* Begin Raw records *

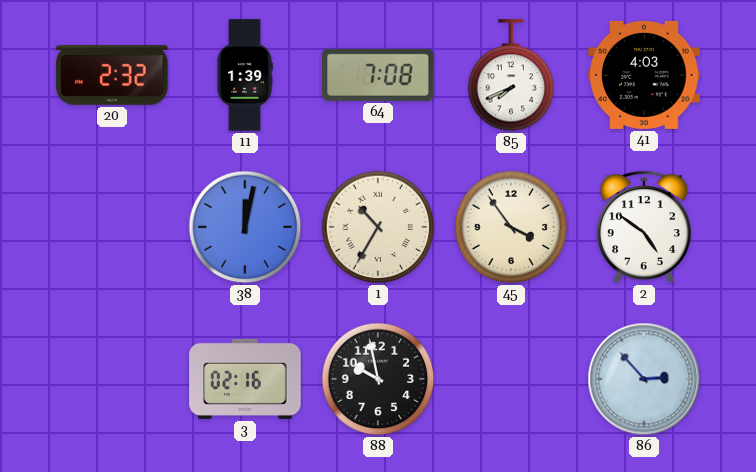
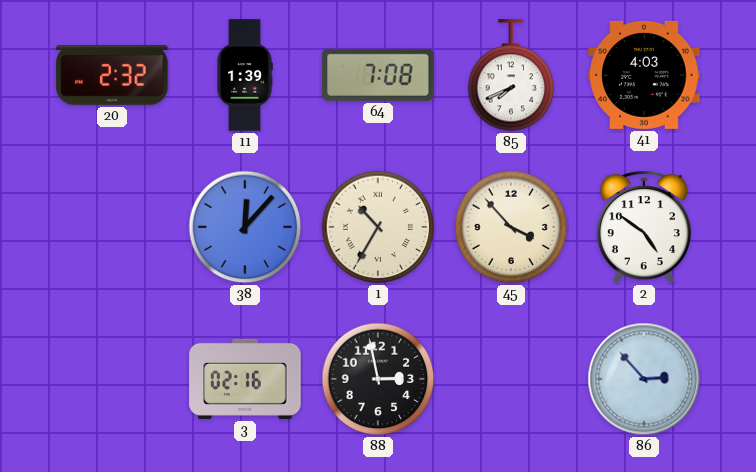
38: 12:02 -> 12:07
45: 3:54 -> 3:53
88: 9:58 -> 2:58
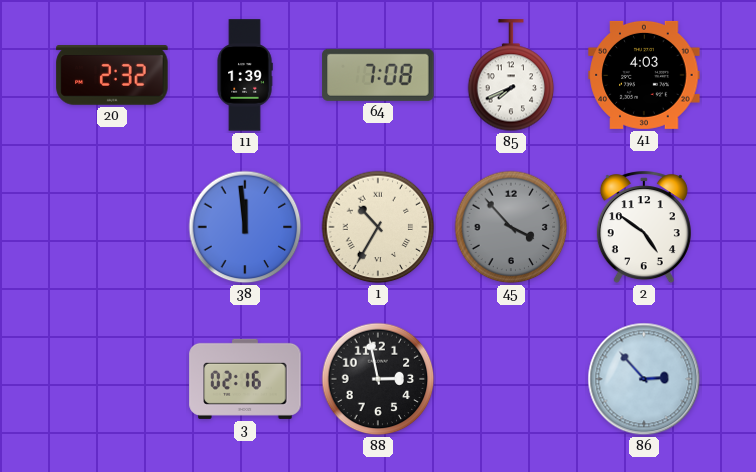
38: 12:07 -> 11:59
45 dial: cream -> grey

* End Raw records *

- _Task goal_: Quote every line of the material above word for word, leaving out the pictures.

- _Task response_:
38: 12:02 -> 12:07
45: 3:54 -> 3:53
88: 9:58 -> 2:58
38: 12:07 -> 11:59
45 dial: cream -> grey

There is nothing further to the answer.